| What is expected |
Going down the data below, set down exactly the line with "yellow semicircle: (110, 753)" and each line after it through the line with "orange L-shape: (332, 1190)"; no other lines.

| Data shown |
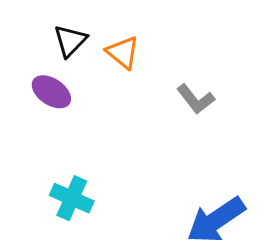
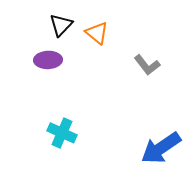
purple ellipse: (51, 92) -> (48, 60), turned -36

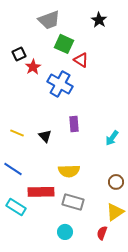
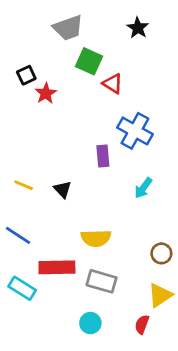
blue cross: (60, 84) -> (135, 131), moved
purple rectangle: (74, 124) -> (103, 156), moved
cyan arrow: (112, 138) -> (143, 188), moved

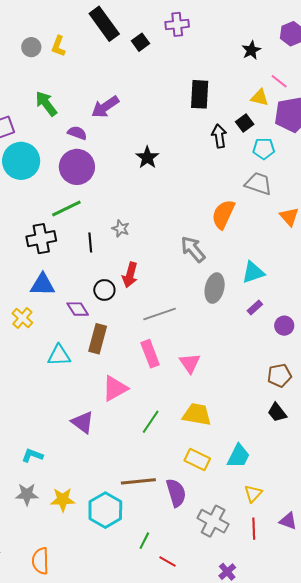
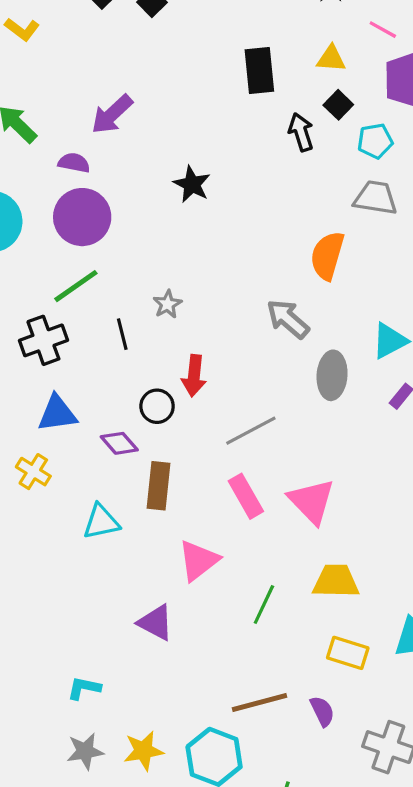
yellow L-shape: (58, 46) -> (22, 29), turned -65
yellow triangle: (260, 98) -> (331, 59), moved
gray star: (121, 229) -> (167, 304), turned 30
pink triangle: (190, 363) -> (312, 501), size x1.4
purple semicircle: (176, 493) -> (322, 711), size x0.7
--
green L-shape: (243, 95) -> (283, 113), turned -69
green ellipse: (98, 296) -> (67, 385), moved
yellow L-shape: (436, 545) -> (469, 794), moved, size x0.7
...
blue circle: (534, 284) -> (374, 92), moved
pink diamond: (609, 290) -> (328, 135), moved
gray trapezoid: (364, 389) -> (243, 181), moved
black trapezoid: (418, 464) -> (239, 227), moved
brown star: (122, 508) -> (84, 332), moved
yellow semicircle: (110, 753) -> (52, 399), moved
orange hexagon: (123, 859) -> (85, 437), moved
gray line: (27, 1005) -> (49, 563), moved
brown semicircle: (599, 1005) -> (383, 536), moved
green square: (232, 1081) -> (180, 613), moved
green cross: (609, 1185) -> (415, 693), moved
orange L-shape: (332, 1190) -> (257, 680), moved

| Answer to this exercise |
yellow semicircle: (110, 753) -> (52, 399), moved
orange hexagon: (123, 859) -> (85, 437), moved
gray line: (27, 1005) -> (49, 563), moved
brown semicircle: (599, 1005) -> (383, 536), moved
green square: (232, 1081) -> (180, 613), moved
green cross: (609, 1185) -> (415, 693), moved
orange L-shape: (332, 1190) -> (257, 680), moved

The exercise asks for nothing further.